# [Your objective]
The number of lines holding the string "orange" is all that is wanted; count them in the records below.

BEGIN Supplied data

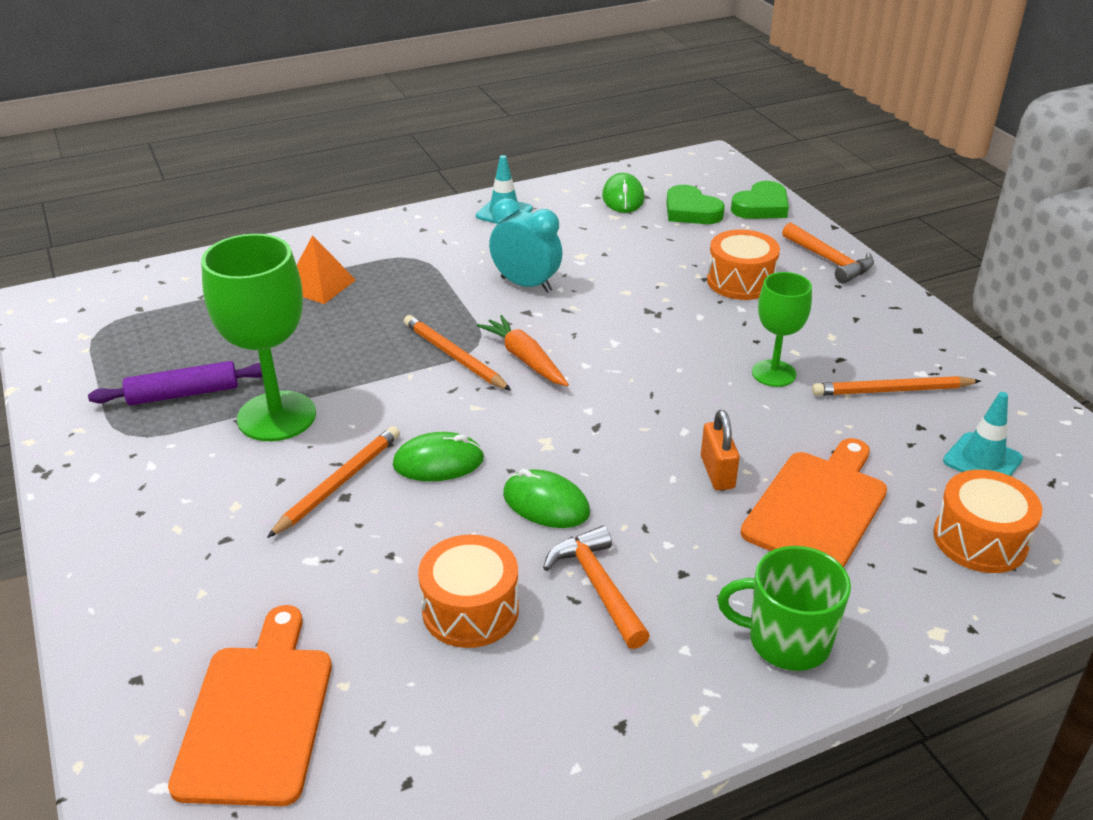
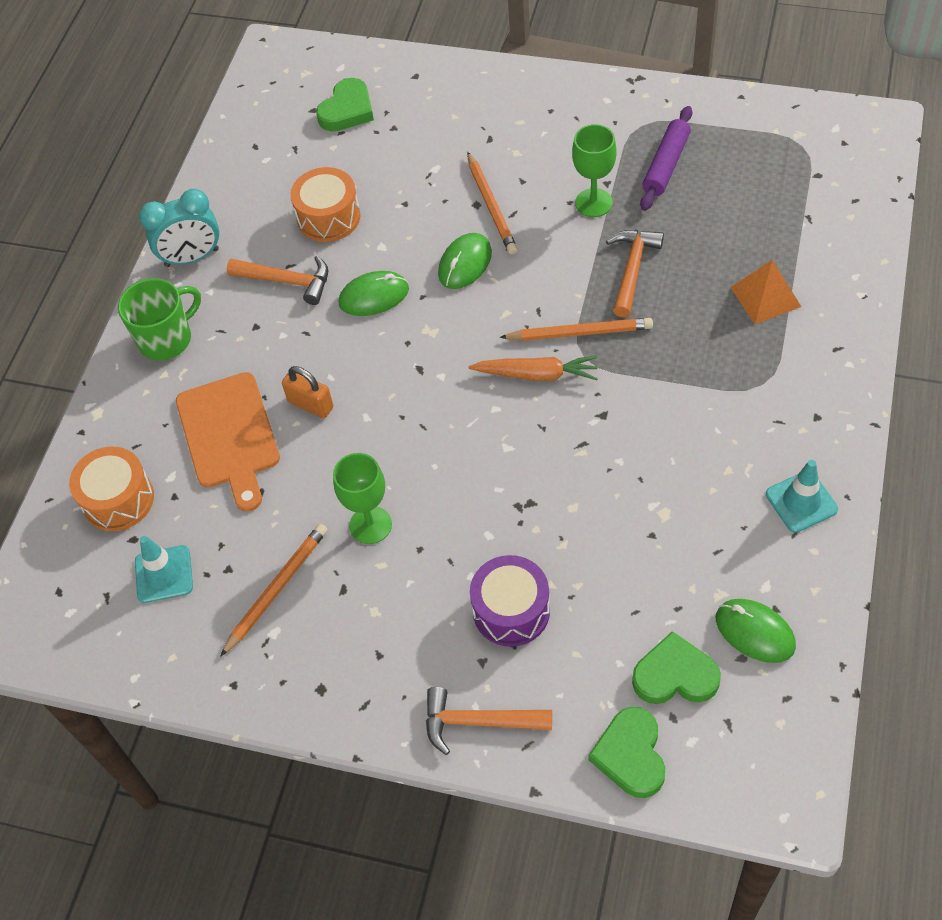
camera: 135 degrees right, 20 degrees up
(257, 715) = (347, 110): orange cutting board -> green heart
(276, 416) = (593, 203): green goblet -> green goblet, size x0.59
(349, 358) = (632, 270): none -> orange hammer
(526, 285) = (646, 439): turquoise clock -> turquoise clock (192, 257)
(740, 281) = (511, 611): orange drum -> purple drum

END Supplied data

# [Exercise solution]
3